> [Exercise brief]
Each line of the records below that holds "switch" should be copied out.

───── Provided data ─────

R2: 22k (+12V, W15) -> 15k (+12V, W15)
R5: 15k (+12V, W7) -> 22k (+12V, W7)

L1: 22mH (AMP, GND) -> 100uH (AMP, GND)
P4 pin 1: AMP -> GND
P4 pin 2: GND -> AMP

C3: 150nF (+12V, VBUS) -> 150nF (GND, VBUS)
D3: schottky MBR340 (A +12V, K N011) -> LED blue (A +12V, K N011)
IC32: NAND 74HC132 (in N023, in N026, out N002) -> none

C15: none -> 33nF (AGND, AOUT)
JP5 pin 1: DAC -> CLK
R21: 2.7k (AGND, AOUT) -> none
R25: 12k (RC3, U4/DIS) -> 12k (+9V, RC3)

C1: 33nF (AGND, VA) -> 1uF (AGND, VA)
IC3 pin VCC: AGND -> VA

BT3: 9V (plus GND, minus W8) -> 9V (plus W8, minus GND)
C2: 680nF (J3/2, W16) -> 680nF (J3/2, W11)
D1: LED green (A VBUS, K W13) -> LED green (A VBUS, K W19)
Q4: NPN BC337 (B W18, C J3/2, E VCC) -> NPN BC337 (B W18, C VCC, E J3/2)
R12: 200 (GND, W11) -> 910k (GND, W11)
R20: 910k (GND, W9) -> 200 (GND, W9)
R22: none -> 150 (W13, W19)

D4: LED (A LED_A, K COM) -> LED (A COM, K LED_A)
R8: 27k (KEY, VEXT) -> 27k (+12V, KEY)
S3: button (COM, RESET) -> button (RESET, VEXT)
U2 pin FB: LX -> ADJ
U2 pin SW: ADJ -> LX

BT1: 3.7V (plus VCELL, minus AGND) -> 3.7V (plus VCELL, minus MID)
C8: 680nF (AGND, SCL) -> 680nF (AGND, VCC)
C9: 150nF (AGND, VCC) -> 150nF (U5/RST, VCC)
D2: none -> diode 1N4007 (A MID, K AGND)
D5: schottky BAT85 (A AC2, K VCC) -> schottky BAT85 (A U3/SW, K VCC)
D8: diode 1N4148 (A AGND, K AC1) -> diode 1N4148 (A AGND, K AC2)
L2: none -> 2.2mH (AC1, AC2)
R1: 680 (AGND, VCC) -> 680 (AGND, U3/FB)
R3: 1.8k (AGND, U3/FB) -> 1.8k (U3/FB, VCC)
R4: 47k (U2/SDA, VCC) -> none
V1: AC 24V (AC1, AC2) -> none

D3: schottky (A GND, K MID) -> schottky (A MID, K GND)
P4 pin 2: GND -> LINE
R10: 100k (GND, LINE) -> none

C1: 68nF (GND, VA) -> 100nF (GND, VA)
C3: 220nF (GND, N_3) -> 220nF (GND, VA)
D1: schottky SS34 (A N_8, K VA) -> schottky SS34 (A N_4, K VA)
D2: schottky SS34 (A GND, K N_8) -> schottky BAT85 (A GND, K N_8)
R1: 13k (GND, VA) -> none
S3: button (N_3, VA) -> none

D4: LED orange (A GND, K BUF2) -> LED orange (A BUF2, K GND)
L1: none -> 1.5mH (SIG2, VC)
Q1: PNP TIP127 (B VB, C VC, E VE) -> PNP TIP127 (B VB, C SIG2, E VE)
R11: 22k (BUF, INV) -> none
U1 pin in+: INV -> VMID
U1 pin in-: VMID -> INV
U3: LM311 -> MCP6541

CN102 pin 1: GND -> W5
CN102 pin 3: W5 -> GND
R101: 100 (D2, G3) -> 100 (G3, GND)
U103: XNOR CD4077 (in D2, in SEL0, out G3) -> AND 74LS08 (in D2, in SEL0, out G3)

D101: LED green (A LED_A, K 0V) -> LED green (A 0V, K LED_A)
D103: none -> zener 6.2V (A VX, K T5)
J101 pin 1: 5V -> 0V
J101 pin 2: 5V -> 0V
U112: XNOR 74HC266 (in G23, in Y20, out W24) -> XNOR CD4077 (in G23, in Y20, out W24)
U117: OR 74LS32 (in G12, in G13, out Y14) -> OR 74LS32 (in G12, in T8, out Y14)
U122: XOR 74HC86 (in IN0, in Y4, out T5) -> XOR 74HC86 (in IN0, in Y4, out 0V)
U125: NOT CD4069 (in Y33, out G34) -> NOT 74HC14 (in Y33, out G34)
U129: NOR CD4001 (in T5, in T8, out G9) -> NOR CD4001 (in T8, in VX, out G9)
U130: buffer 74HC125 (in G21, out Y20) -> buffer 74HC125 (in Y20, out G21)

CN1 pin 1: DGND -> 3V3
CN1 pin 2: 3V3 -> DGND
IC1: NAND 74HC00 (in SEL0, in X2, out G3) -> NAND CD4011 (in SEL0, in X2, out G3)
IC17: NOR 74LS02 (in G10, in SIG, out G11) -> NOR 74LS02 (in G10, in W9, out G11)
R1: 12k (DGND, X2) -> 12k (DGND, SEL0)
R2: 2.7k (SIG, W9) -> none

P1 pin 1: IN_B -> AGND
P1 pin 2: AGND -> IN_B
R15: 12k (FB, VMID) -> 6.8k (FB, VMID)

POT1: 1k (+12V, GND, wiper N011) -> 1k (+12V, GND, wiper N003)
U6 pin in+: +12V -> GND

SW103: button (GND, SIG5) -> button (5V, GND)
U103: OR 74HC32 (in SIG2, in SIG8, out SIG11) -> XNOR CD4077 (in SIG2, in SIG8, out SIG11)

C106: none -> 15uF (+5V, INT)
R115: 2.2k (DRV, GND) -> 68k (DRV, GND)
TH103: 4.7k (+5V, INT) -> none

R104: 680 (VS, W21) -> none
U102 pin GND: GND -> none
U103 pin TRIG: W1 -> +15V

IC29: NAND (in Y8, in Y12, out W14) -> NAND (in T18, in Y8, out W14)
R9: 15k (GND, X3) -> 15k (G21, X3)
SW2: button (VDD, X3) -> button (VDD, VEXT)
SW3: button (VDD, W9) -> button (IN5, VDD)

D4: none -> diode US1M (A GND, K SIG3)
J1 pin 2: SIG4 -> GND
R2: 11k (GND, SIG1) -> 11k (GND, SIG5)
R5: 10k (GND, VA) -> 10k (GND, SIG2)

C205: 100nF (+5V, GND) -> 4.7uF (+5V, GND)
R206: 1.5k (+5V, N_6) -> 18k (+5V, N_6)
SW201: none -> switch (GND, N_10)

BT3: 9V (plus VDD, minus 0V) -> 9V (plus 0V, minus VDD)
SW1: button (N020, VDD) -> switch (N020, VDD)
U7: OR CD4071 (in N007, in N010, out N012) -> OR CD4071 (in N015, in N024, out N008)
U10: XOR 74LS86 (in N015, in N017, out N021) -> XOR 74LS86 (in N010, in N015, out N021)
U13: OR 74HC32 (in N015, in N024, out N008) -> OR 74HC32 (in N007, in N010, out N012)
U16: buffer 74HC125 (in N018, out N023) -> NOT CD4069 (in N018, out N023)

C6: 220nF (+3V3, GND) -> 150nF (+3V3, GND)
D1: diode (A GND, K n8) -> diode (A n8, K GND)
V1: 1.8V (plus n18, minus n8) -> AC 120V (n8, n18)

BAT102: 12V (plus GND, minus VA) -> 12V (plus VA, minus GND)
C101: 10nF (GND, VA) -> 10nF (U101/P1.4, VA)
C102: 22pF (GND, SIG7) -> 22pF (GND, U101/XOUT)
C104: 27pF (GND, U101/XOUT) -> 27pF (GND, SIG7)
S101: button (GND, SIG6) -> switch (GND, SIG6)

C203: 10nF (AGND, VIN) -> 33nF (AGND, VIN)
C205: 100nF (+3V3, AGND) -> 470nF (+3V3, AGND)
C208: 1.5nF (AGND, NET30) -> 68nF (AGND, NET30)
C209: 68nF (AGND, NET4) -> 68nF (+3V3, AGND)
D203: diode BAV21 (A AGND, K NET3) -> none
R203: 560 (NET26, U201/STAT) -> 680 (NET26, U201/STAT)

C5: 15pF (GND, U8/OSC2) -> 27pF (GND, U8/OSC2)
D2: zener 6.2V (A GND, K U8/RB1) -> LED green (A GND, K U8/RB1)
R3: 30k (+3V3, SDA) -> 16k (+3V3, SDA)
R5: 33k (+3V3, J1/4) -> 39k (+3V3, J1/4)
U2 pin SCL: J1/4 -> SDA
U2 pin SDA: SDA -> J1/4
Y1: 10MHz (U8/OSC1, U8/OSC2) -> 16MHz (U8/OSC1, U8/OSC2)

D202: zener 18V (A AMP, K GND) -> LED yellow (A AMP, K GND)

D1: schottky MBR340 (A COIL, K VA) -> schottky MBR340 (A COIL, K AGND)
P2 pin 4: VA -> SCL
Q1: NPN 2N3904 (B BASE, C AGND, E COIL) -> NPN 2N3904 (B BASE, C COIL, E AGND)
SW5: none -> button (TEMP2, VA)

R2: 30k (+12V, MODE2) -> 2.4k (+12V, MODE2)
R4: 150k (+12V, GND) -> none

─────

> [Solution to the exercise]
SW201: none -> switch (GND, N_10)
SW1: button (N020, VDD) -> switch (N020, VDD)
S101: button (GND, SIG6) -> switch (GND, SIG6)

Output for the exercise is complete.